## Data for this exercise
********

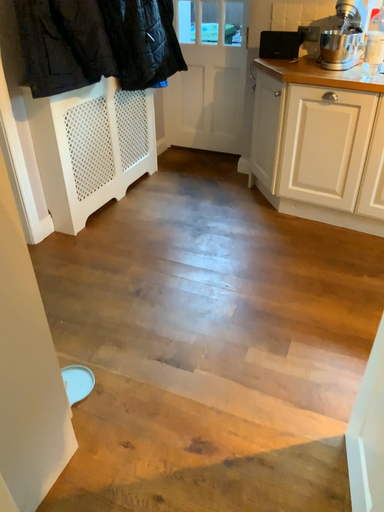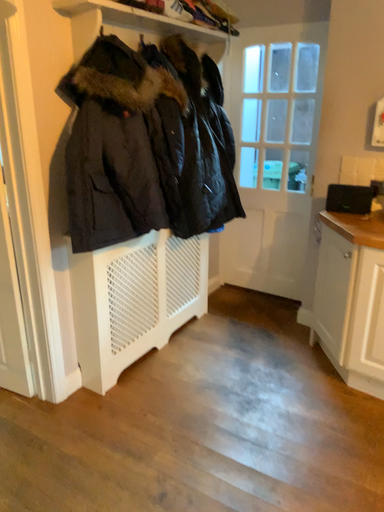
Question: Which way did the camera rotate in the video?

Choices:
 (A) rotated right
 (B) rotated left

Answer: (B)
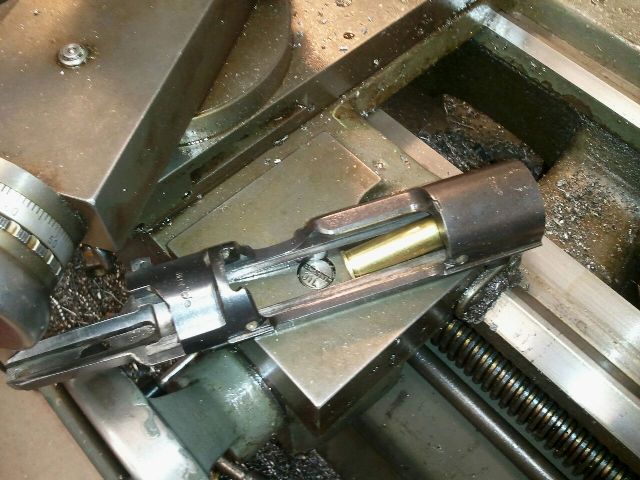
The height and width of the screenshot is (480, 640). Identify the location of rod. (506, 433).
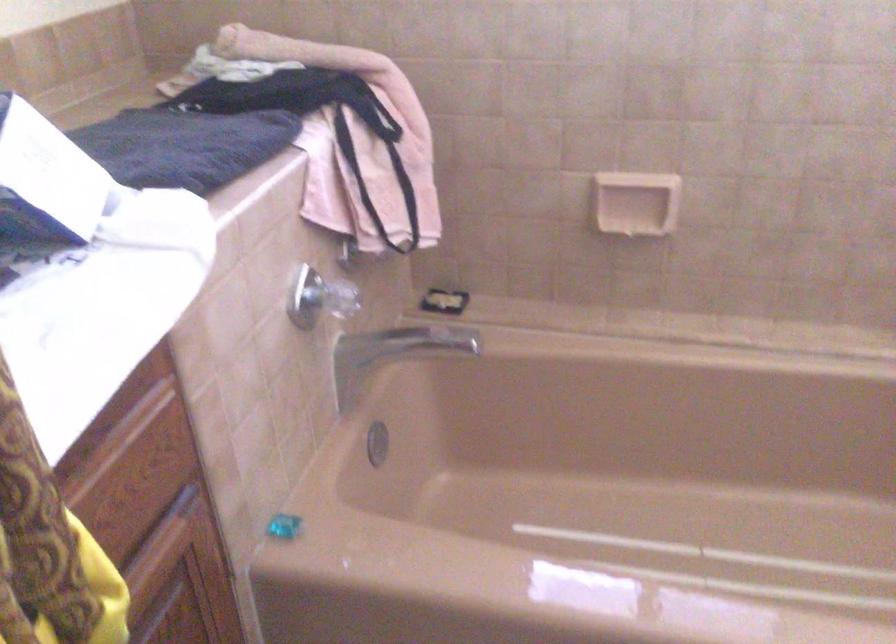
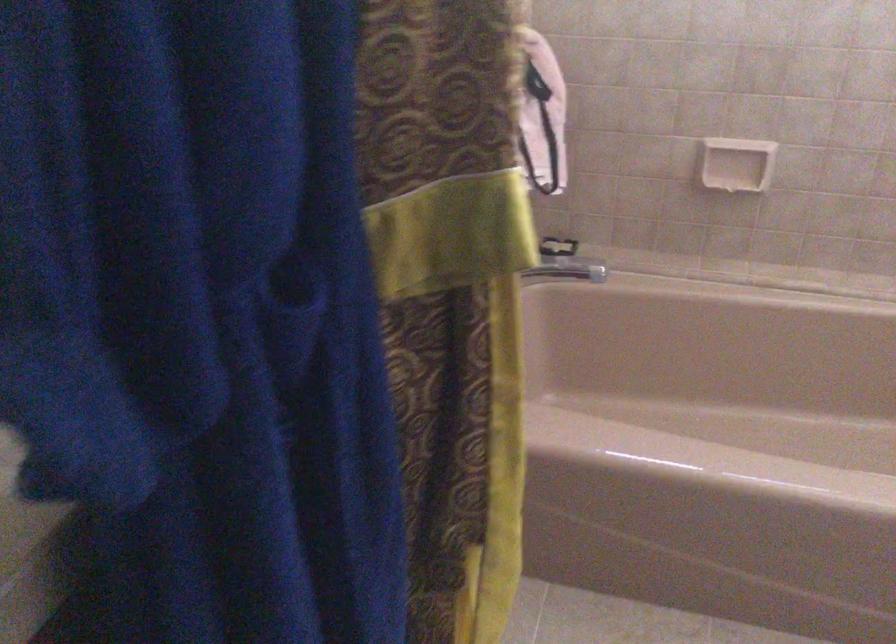
Where in the second image is the point corresponding to (x=394, y=162) from the first image?

(540, 116)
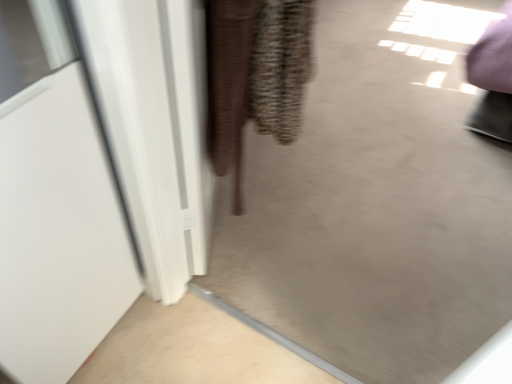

********

## Brief
Reproduce the lines above word for word, omitting the pictures.

## Completed exercise
Question: Which way did the camera rotate in the video?

Choices:
 (A) rotated right
 (B) rotated left

Answer: (B)
The height and width of the screenshot is (480, 640). Identify the location of rod. (506, 433).
Where in the second image is the point corresponding to (x=394, y=162) from the first image?

(540, 116)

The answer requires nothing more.